TASK TO COMPLETE: The whole listing, except its pictures, is to be repeated exactly.

SOURCE DATA:
+---+

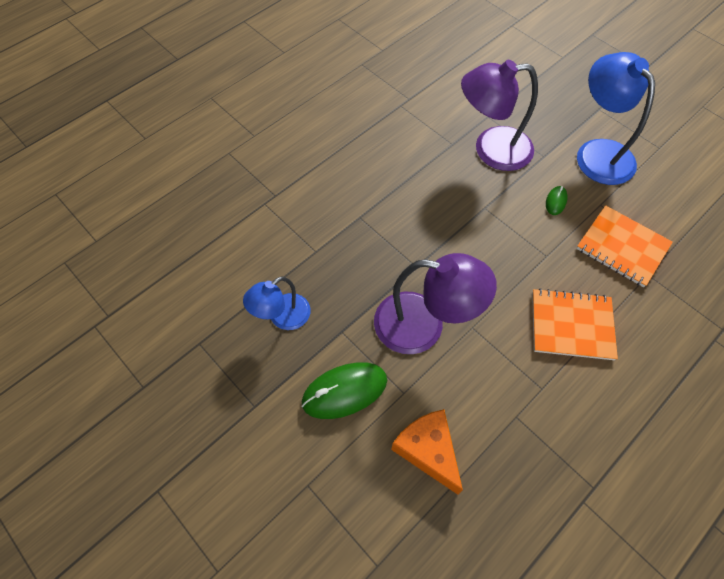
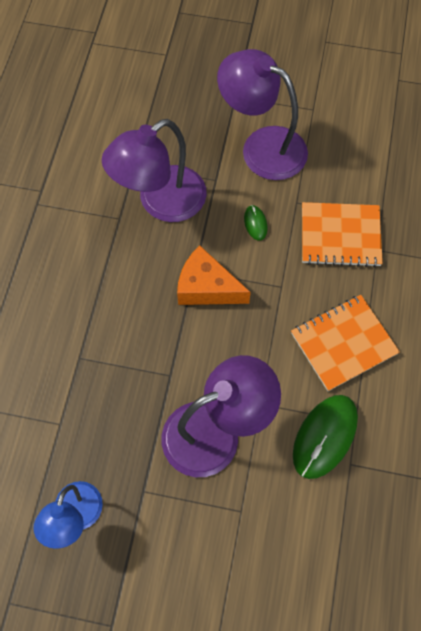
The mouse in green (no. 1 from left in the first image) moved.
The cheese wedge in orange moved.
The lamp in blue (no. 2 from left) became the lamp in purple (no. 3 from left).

+---+

OUTPUT OF THE TASK:
The mouse in green (no. 1 from left in the first image) moved.
The cheese wedge in orange moved.
The lamp in blue (no. 2 from left) became the lamp in purple (no. 3 from left).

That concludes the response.